▶ **MATERIAL FOR THE TASK**

++++

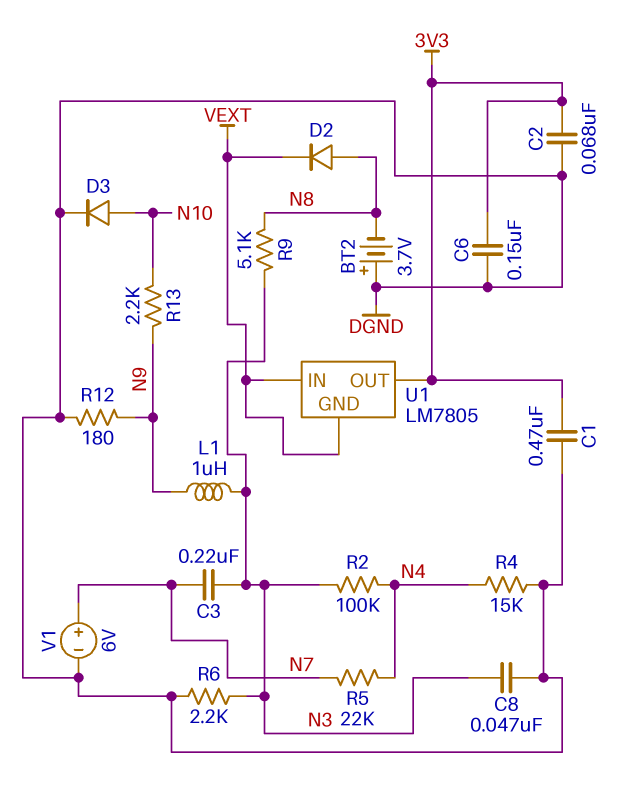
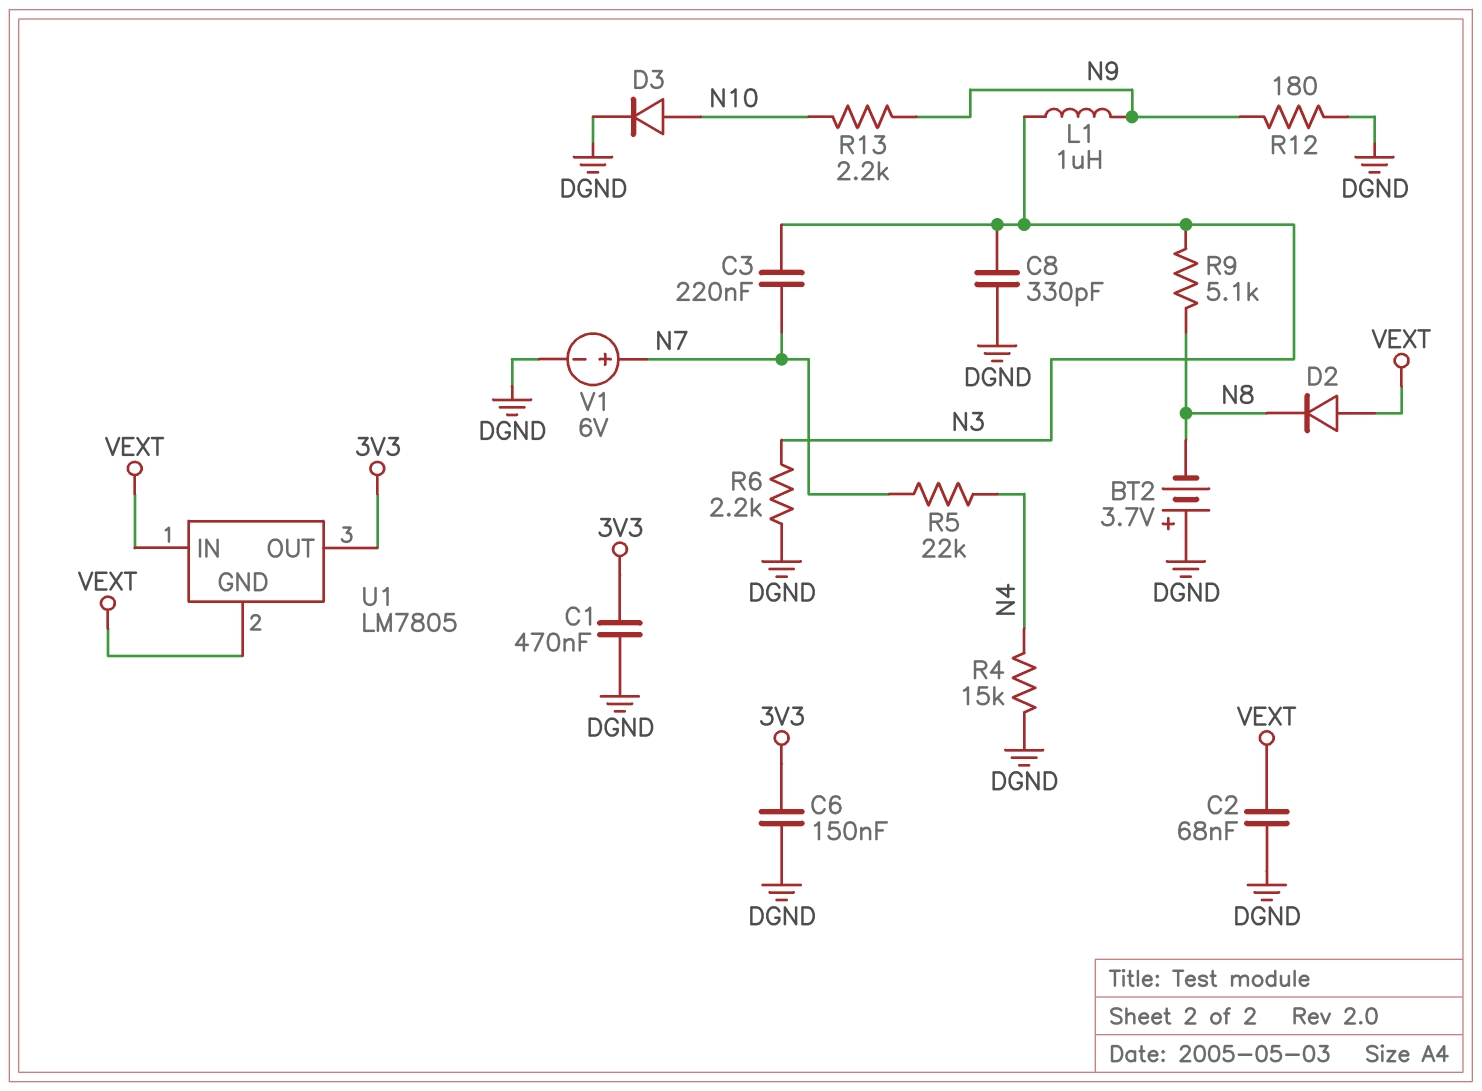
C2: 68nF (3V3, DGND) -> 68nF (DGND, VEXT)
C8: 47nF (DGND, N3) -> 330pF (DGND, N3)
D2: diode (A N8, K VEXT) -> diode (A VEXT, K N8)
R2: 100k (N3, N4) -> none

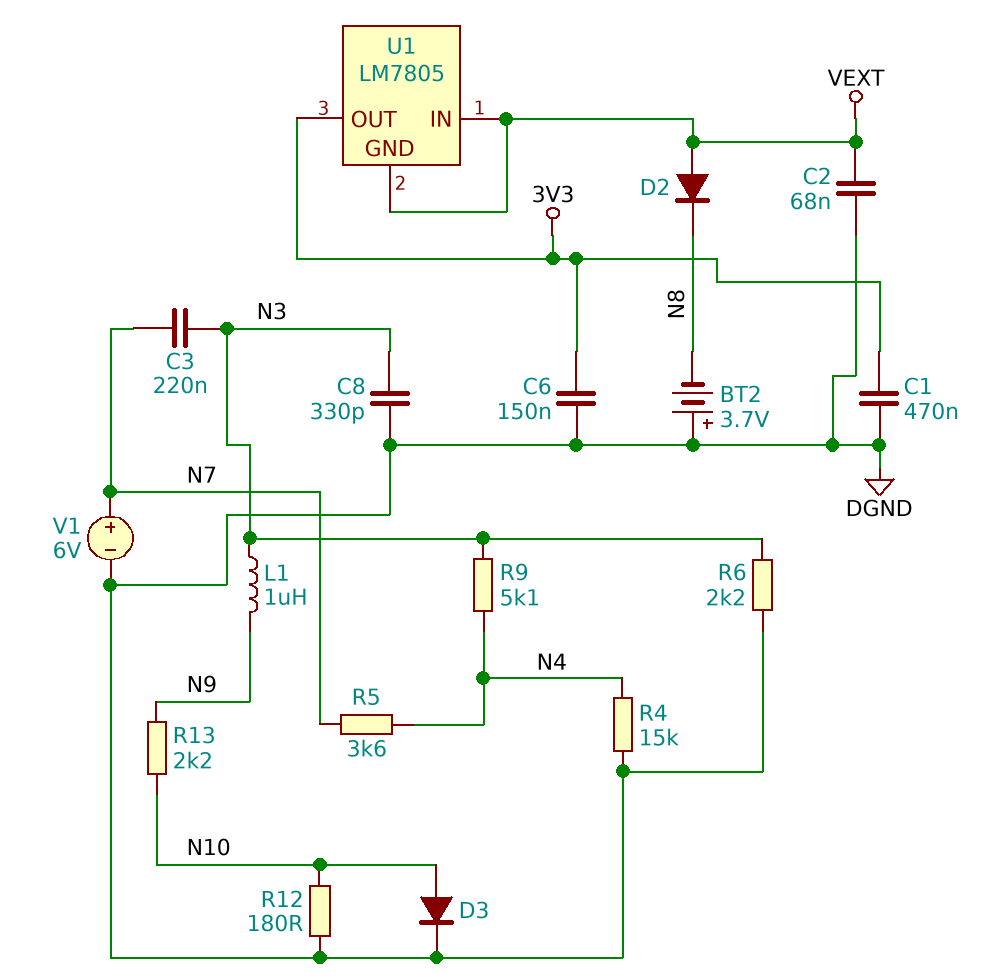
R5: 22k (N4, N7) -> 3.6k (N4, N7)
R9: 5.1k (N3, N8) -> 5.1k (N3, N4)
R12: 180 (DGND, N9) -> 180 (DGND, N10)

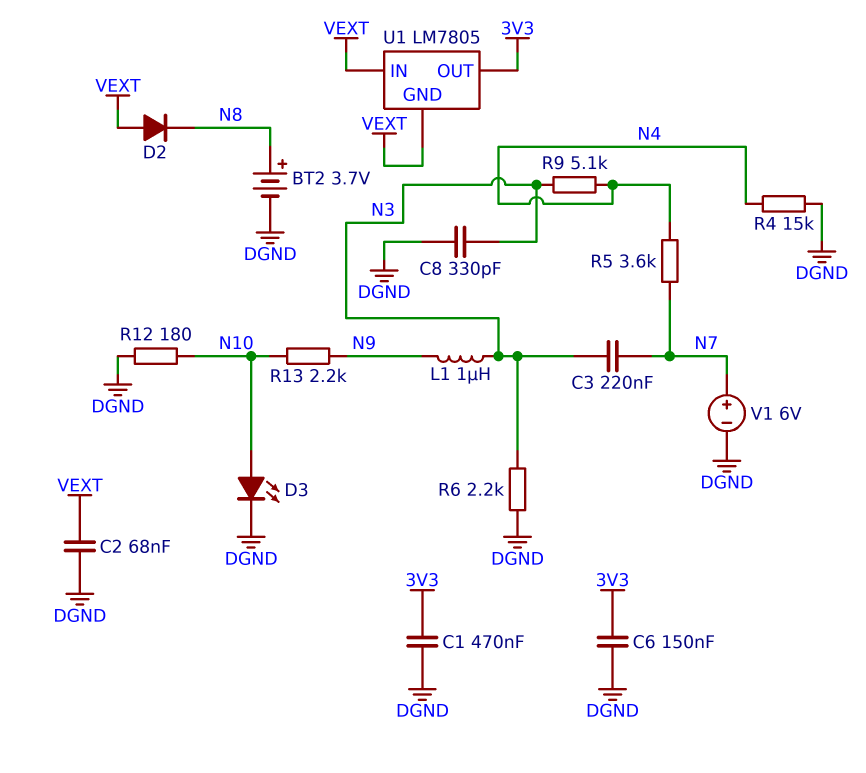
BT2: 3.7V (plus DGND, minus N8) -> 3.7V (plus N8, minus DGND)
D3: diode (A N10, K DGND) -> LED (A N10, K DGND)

++++

▶ **WHAT IS BEING ASKED**
Set the listing down verbatim, excluding pictures.

▶ **TASK ANSWER**
C2: 68nF (3V3, DGND) -> 68nF (DGND, VEXT)
C8: 47nF (DGND, N3) -> 330pF (DGND, N3)
D2: diode (A N8, K VEXT) -> diode (A VEXT, K N8)
R2: 100k (N3, N4) -> none

R5: 22k (N4, N7) -> 3.6k (N4, N7)
R9: 5.1k (N3, N8) -> 5.1k (N3, N4)
R12: 180 (DGND, N9) -> 180 (DGND, N10)

BT2: 3.7V (plus DGND, minus N8) -> 3.7V (plus N8, minus DGND)
D3: diode (A N10, K DGND) -> LED (A N10, K DGND)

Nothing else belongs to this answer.